Exercise - All that is needed is the line containing "blue fish [271,162,341,258]" together with each line after it, transcribed exactly to the end of the records.

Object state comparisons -
########
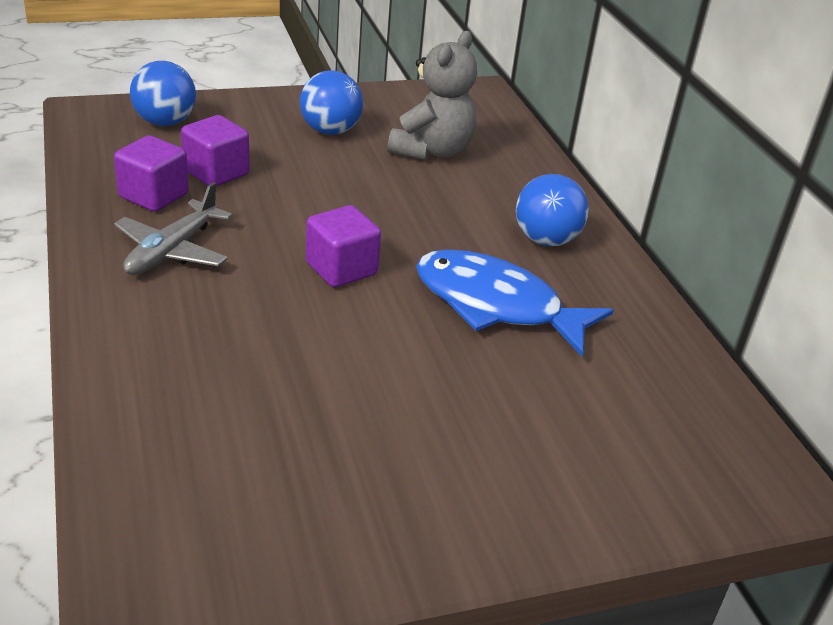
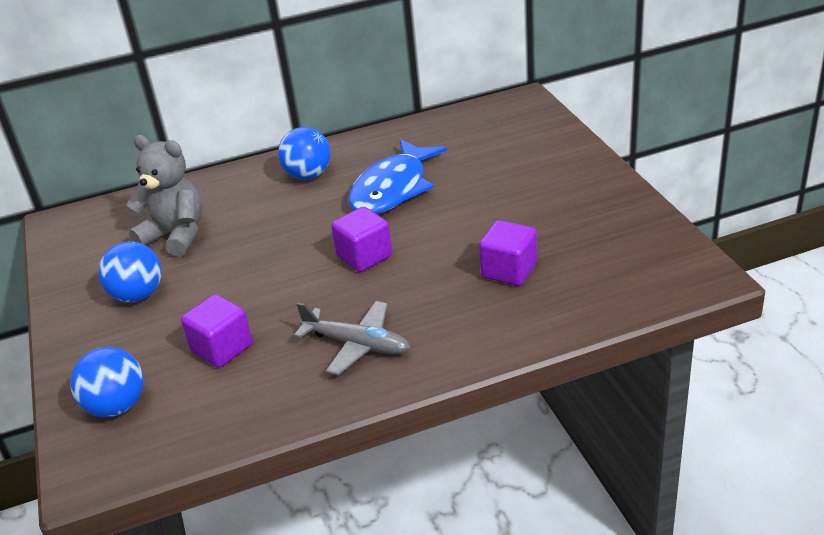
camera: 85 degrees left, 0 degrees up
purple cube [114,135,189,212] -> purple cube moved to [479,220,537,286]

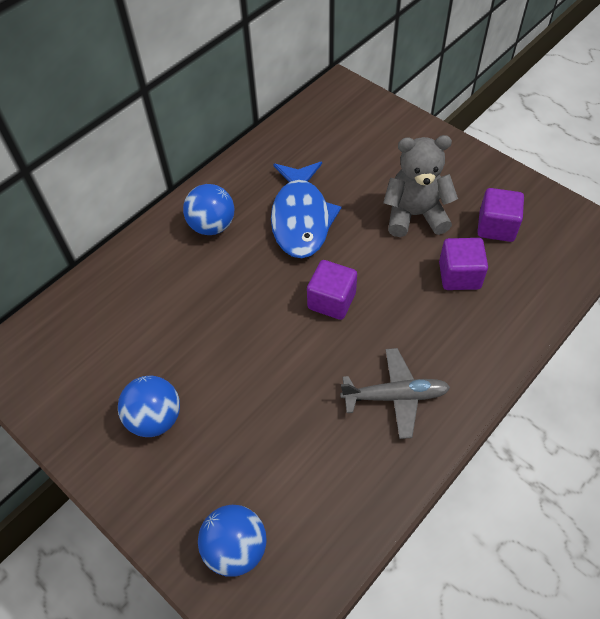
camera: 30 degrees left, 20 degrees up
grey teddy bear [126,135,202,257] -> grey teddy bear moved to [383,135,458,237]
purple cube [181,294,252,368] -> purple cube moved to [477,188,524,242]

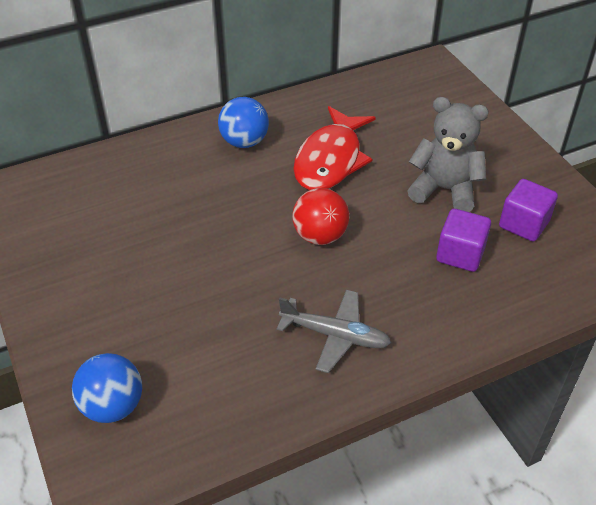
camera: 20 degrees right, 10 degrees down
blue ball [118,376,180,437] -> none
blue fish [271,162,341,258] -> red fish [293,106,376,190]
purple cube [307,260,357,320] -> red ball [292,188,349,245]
########
Solution for this problem -
blue fish [271,162,341,258] -> red fish [293,106,376,190]
purple cube [307,260,357,320] -> red ball [292,188,349,245]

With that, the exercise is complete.